**What is being asked:**
Repeat each record exactly, skipping the pictures.

(Dataset excerpts)
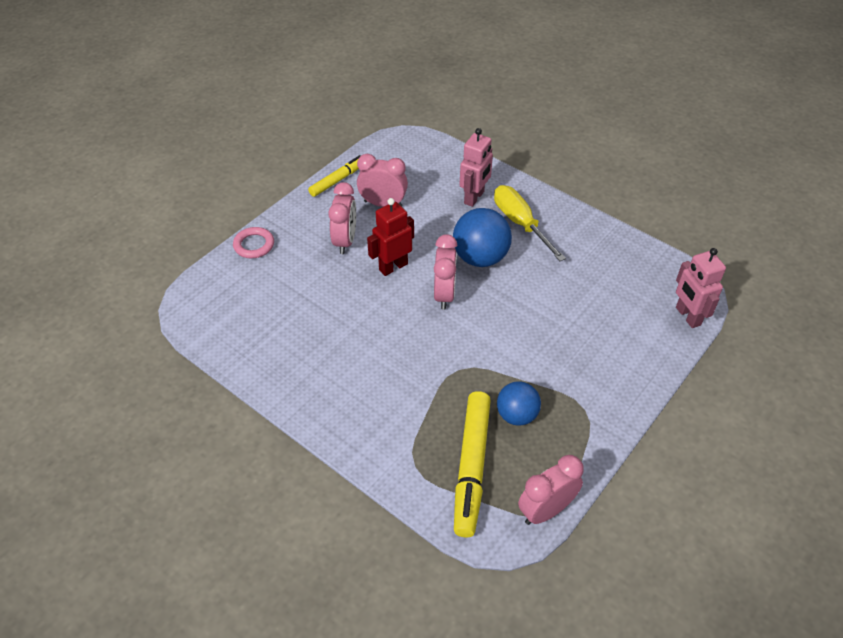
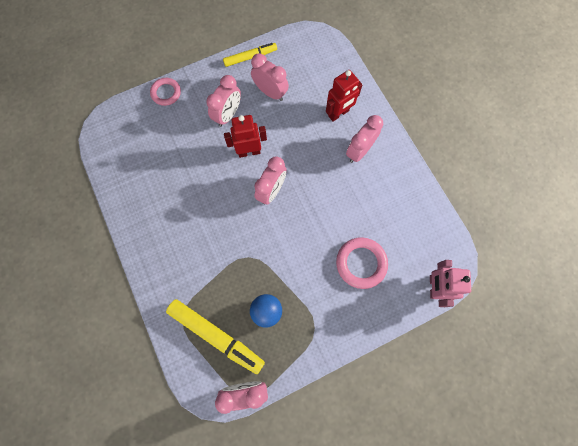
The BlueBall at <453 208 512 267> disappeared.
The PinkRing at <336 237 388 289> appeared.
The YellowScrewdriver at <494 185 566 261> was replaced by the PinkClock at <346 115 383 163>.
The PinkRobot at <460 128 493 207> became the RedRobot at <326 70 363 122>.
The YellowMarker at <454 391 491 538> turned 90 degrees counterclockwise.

**Response area:**
The BlueBall at <453 208 512 267> disappeared.
The PinkRing at <336 237 388 289> appeared.
The YellowScrewdriver at <494 185 566 261> was replaced by the PinkClock at <346 115 383 163>.
The PinkRobot at <460 128 493 207> became the RedRobot at <326 70 363 122>.
The YellowMarker at <454 391 491 538> turned 90 degrees counterclockwise.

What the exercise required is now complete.